┌────────

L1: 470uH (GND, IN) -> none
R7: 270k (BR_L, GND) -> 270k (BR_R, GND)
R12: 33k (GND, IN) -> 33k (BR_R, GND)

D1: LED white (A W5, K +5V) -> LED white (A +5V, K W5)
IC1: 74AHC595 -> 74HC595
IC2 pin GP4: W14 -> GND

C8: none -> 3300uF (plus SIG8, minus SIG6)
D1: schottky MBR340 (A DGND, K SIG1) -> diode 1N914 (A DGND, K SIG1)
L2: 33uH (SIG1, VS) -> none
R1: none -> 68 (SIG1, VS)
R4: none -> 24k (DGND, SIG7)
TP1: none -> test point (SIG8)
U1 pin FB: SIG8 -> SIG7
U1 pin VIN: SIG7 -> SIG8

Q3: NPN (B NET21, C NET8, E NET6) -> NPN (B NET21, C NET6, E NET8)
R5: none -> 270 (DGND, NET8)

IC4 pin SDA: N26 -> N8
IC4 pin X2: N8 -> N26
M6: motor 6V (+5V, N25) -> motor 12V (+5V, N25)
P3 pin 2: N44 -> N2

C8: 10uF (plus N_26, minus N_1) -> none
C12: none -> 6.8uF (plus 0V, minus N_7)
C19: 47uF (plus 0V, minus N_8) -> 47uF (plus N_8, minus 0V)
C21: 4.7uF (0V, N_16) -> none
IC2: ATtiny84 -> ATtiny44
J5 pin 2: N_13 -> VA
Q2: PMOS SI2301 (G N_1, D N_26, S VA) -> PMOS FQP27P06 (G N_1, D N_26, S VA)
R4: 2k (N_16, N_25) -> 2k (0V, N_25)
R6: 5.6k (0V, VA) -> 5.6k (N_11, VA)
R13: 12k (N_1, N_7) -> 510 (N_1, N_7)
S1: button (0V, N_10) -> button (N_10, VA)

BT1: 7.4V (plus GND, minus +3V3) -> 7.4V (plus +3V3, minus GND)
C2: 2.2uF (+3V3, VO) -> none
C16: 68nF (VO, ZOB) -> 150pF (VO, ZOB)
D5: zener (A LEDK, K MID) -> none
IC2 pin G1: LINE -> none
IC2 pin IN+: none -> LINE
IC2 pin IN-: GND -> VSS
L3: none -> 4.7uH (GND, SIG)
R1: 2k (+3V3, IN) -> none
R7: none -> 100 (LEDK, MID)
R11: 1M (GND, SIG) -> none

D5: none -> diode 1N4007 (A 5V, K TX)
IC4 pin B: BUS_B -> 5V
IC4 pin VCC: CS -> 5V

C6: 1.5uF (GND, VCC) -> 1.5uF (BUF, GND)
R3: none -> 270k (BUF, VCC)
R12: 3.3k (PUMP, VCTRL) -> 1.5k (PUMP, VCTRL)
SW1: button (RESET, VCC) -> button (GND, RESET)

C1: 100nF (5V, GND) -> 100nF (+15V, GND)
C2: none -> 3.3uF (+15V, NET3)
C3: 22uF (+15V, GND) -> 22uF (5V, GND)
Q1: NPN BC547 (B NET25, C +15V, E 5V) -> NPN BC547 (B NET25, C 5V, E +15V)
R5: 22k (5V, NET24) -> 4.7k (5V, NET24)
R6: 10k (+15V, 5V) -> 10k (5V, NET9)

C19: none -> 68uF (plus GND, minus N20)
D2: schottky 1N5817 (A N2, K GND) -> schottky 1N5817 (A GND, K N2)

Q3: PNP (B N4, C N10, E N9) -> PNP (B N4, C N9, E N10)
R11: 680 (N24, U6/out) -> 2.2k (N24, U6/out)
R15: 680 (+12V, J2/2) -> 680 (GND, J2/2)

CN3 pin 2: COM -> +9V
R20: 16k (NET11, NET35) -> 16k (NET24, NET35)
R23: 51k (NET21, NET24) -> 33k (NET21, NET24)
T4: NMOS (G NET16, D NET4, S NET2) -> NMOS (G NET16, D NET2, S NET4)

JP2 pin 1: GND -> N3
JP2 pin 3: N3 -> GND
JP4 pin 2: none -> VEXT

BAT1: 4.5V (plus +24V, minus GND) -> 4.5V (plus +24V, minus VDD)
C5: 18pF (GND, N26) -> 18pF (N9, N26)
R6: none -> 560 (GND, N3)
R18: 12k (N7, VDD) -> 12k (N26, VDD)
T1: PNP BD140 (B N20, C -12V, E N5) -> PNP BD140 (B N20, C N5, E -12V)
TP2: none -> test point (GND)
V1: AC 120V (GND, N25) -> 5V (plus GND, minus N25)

└────────

▸ WHAT IS REQUIRED
Only one stretch of the data above is needed. Restate it word for word, from the line containing "R15: 680 (+12V, J2/2) -> 680 (GND, J2/2)" through the line containing "JP4 pin 2: none -> VEXT", both ends included.

▸ EXERCISE ANSWER
R15: 680 (+12V, J2/2) -> 680 (GND, J2/2)

CN3 pin 2: COM -> +9V
R20: 16k (NET11, NET35) -> 16k (NET24, NET35)
R23: 51k (NET21, NET24) -> 33k (NET21, NET24)
T4: NMOS (G NET16, D NET4, S NET2) -> NMOS (G NET16, D NET2, S NET4)

JP2 pin 1: GND -> N3
JP2 pin 3: N3 -> GND
JP4 pin 2: none -> VEXT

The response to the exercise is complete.